Exercise details: Print the listing below from its opening line through the line holding "turquoise teddy bear: 4 -> 6", both ends included.

Input:
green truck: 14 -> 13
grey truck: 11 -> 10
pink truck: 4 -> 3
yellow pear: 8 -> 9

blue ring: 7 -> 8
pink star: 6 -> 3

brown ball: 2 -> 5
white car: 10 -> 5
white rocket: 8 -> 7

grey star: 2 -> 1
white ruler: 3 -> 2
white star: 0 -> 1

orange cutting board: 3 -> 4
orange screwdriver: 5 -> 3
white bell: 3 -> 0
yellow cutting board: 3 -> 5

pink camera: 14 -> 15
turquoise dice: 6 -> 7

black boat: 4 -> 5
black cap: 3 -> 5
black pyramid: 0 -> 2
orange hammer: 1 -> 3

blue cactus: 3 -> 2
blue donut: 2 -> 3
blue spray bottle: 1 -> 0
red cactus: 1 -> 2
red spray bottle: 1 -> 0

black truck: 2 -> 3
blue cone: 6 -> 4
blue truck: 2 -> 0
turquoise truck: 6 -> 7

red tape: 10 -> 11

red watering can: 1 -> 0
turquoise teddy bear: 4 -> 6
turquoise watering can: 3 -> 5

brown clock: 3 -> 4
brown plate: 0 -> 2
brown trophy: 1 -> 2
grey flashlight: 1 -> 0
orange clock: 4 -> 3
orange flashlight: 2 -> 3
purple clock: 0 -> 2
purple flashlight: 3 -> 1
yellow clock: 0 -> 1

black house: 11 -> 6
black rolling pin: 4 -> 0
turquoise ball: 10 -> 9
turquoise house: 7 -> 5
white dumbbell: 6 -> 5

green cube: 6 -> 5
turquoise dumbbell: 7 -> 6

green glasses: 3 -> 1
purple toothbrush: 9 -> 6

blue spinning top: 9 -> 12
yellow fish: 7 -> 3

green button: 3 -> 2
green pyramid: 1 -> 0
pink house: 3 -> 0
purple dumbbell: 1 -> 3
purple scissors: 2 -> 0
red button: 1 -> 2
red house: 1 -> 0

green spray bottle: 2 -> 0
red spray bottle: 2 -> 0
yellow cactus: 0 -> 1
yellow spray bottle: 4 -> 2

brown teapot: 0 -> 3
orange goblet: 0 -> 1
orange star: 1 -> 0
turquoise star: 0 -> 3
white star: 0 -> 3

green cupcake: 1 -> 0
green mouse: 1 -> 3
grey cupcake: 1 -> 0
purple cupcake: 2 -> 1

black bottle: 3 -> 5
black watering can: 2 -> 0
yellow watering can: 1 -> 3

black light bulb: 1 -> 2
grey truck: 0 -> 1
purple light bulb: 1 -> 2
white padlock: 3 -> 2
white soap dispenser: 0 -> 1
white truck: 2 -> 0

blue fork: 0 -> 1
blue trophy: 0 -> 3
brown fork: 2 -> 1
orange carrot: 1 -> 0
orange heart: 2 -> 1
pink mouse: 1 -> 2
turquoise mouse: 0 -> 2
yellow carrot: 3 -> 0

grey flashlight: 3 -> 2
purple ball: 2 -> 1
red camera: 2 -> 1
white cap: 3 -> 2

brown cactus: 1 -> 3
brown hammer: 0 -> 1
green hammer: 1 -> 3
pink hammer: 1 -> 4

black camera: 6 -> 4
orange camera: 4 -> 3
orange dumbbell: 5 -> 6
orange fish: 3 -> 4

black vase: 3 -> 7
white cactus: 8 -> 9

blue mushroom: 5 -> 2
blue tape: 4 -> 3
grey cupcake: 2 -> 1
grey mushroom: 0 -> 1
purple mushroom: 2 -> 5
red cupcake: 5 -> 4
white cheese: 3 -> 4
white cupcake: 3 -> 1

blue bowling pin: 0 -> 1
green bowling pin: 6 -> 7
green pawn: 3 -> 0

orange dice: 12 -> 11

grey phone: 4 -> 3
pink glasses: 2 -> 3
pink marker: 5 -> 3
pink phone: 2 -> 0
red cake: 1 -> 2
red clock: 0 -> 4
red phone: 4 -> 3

Exercise result:
green truck: 14 -> 13
grey truck: 11 -> 10
pink truck: 4 -> 3
yellow pear: 8 -> 9

blue ring: 7 -> 8
pink star: 6 -> 3

brown ball: 2 -> 5
white car: 10 -> 5
white rocket: 8 -> 7

grey star: 2 -> 1
white ruler: 3 -> 2
white star: 0 -> 1

orange cutting board: 3 -> 4
orange screwdriver: 5 -> 3
white bell: 3 -> 0
yellow cutting board: 3 -> 5

pink camera: 14 -> 15
turquoise dice: 6 -> 7

black boat: 4 -> 5
black cap: 3 -> 5
black pyramid: 0 -> 2
orange hammer: 1 -> 3

blue cactus: 3 -> 2
blue donut: 2 -> 3
blue spray bottle: 1 -> 0
red cactus: 1 -> 2
red spray bottle: 1 -> 0

black truck: 2 -> 3
blue cone: 6 -> 4
blue truck: 2 -> 0
turquoise truck: 6 -> 7

red tape: 10 -> 11

red watering can: 1 -> 0
turquoise teddy bear: 4 -> 6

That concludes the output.